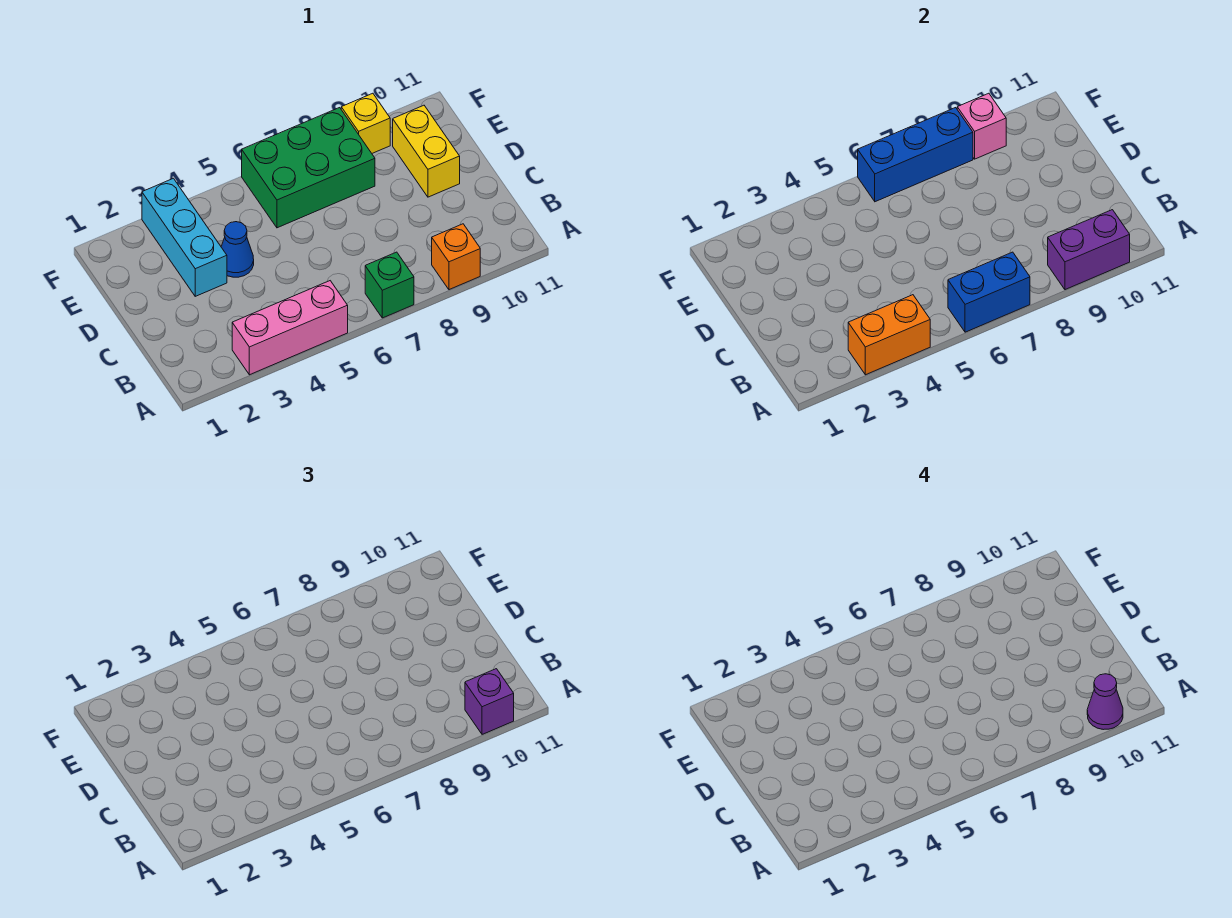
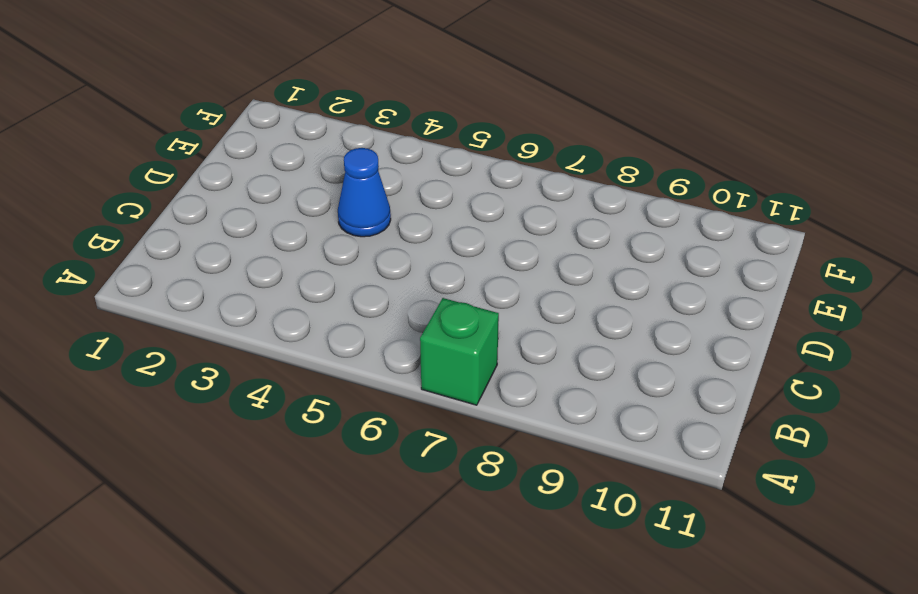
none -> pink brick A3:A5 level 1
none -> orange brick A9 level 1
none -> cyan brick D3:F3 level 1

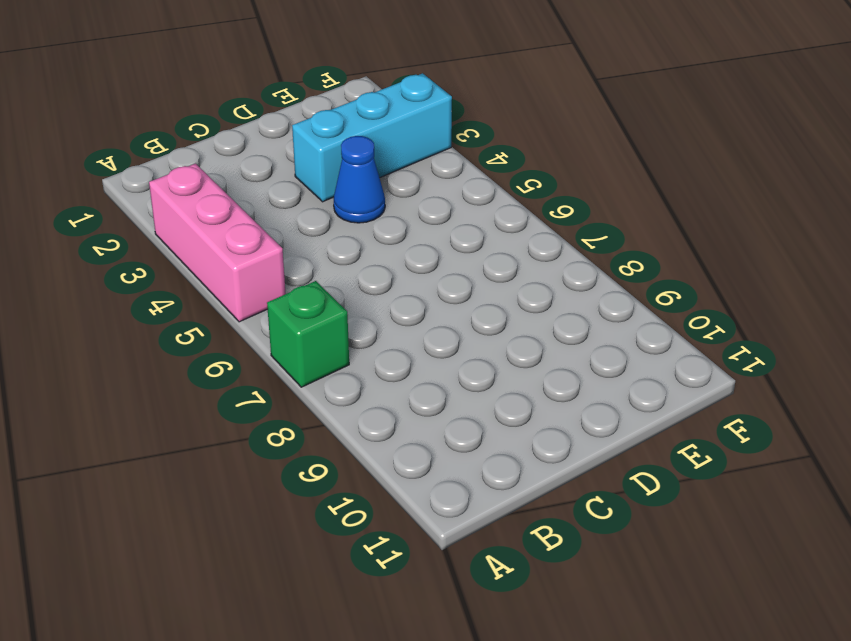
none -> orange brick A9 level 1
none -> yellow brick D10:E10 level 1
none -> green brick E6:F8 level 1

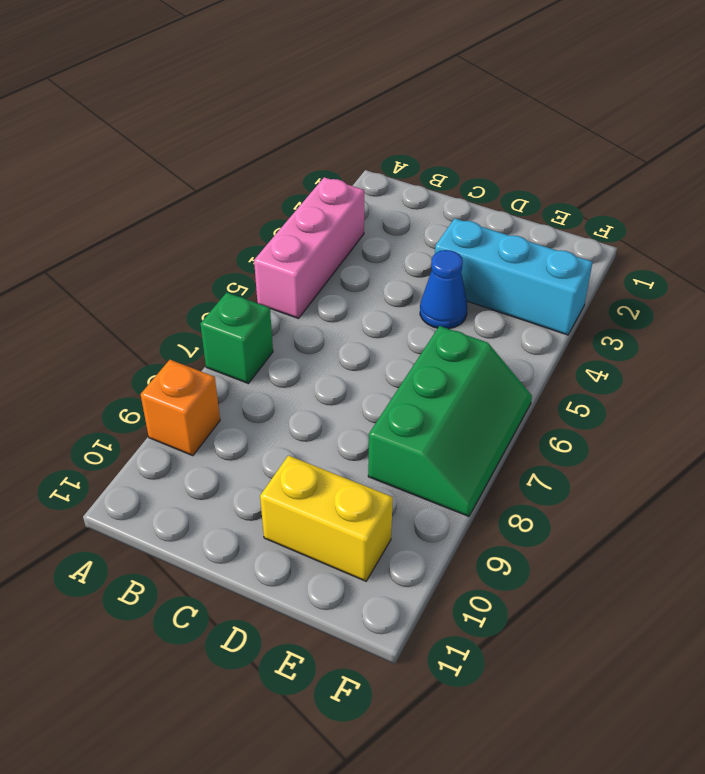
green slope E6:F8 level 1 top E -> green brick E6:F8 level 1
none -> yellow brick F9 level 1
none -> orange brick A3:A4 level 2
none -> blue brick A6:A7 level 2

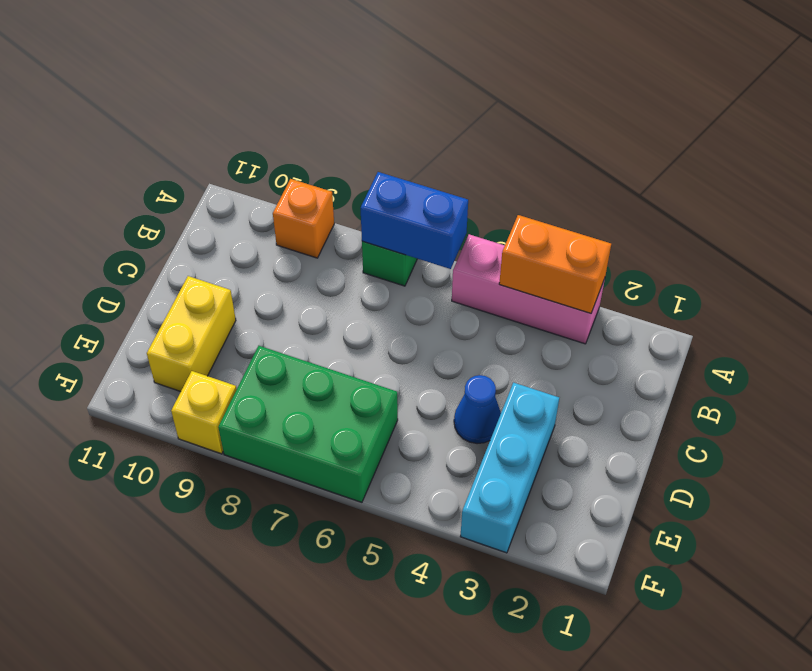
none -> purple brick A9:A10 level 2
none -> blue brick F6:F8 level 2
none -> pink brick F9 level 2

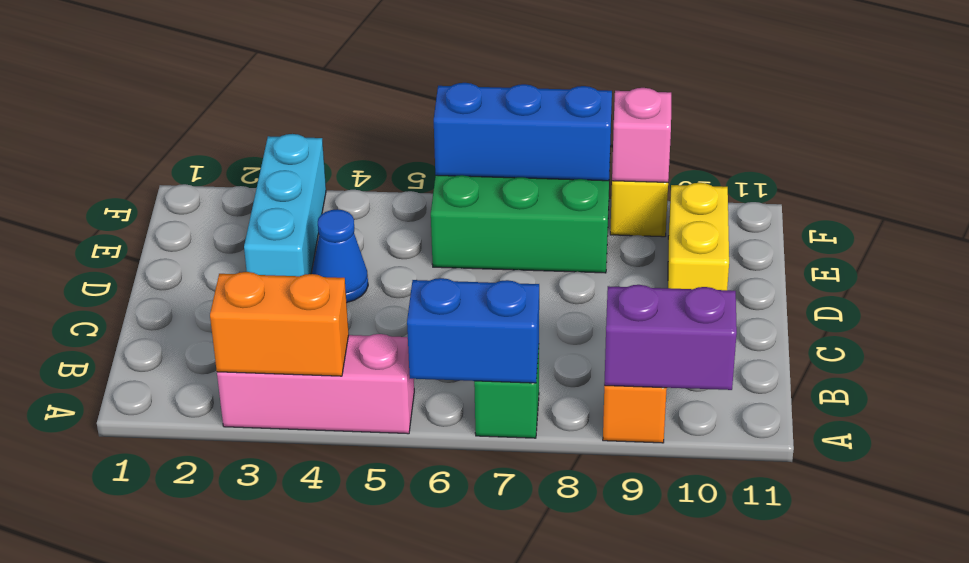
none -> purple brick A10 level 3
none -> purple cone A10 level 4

===

Try it: Print each of the records above exactly as written, leaving no picture in the copy.

Result for this exercise:
none -> pink brick A3:A5 level 1
none -> orange brick A9 level 1
none -> cyan brick D3:F3 level 1

none -> orange brick A9 level 1
none -> yellow brick D10:E10 level 1
none -> green brick E6:F8 level 1

green slope E6:F8 level 1 top E -> green brick E6:F8 level 1
none -> yellow brick F9 level 1
none -> orange brick A3:A4 level 2
none -> blue brick A6:A7 level 2

none -> purple brick A9:A10 level 2
none -> blue brick F6:F8 level 2
none -> pink brick F9 level 2

none -> purple brick A10 level 3
none -> purple cone A10 level 4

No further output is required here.